■ **About this exercise**
The records below must be reproduced exactly. Strip out the pictures.

Extracted data entries:
Segment Open

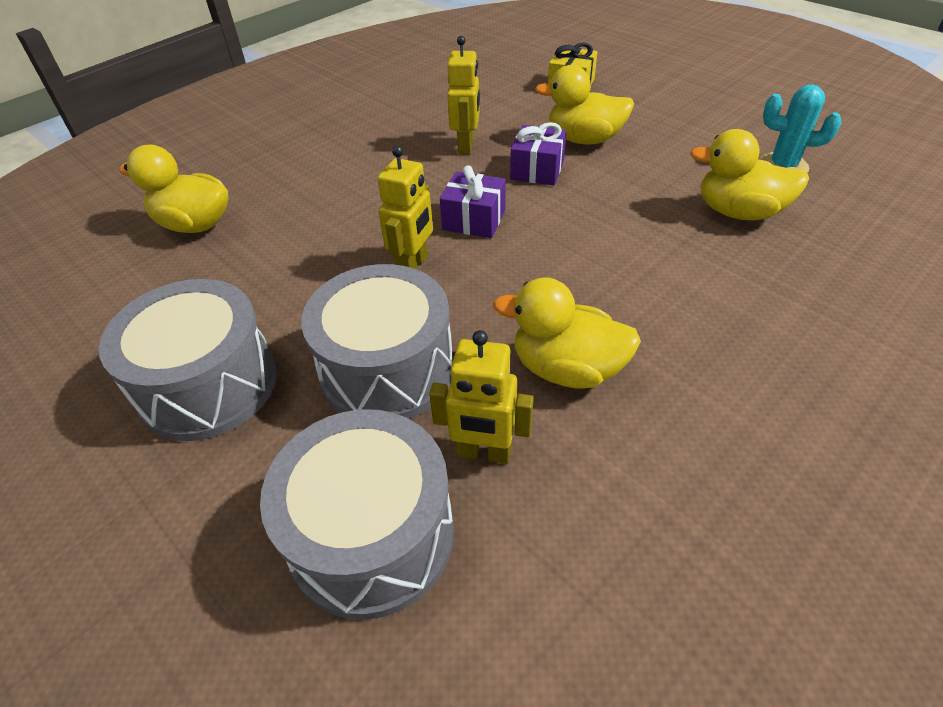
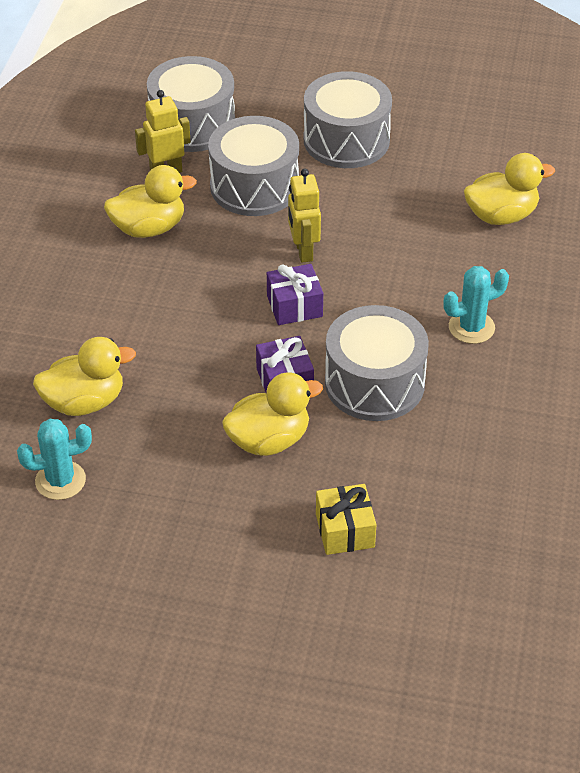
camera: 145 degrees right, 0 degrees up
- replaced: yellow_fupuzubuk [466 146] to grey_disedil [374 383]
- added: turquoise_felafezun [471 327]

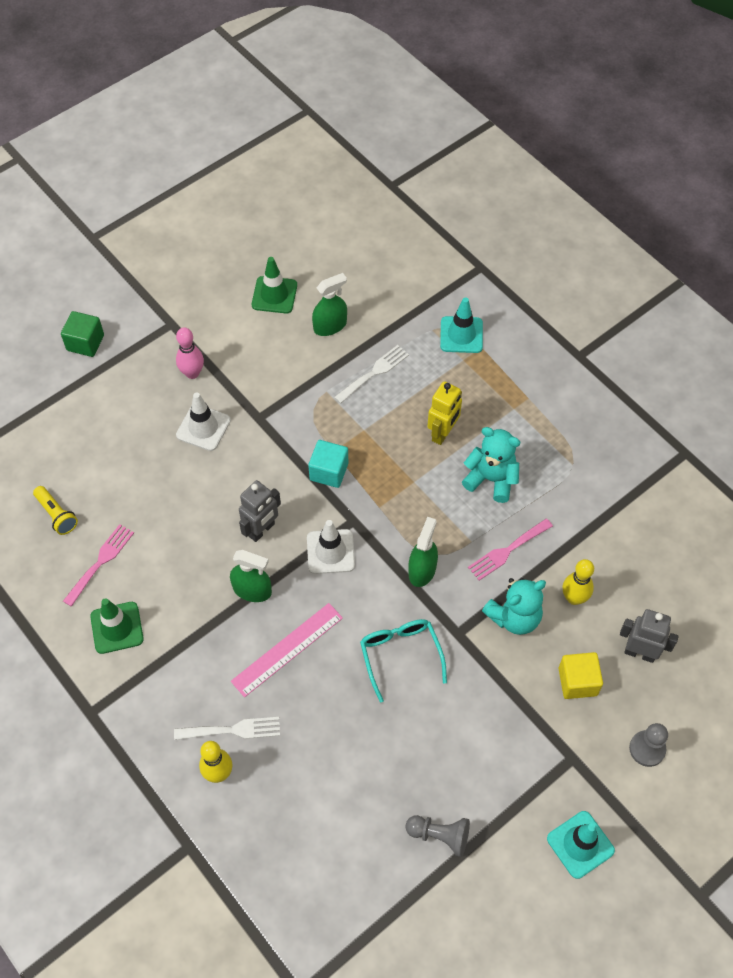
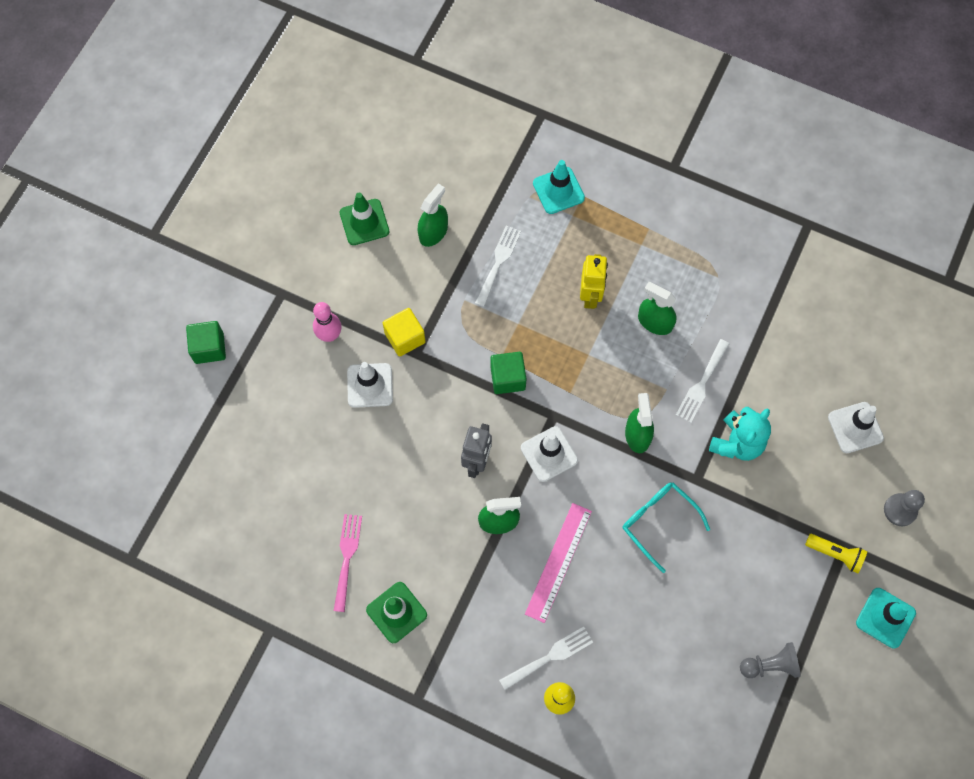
camera: 25 degrees left, 10 degrees up
- replaced:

Segment Closed

■ **Result**
camera: 145 degrees right, 0 degrees up
- replaced: yellow_fupuzubuk [466 146] to grey_disedil [374 383]
- added: turquoise_felafezun [471 327]

camera: 25 degrees left, 10 degrees up
- replaced:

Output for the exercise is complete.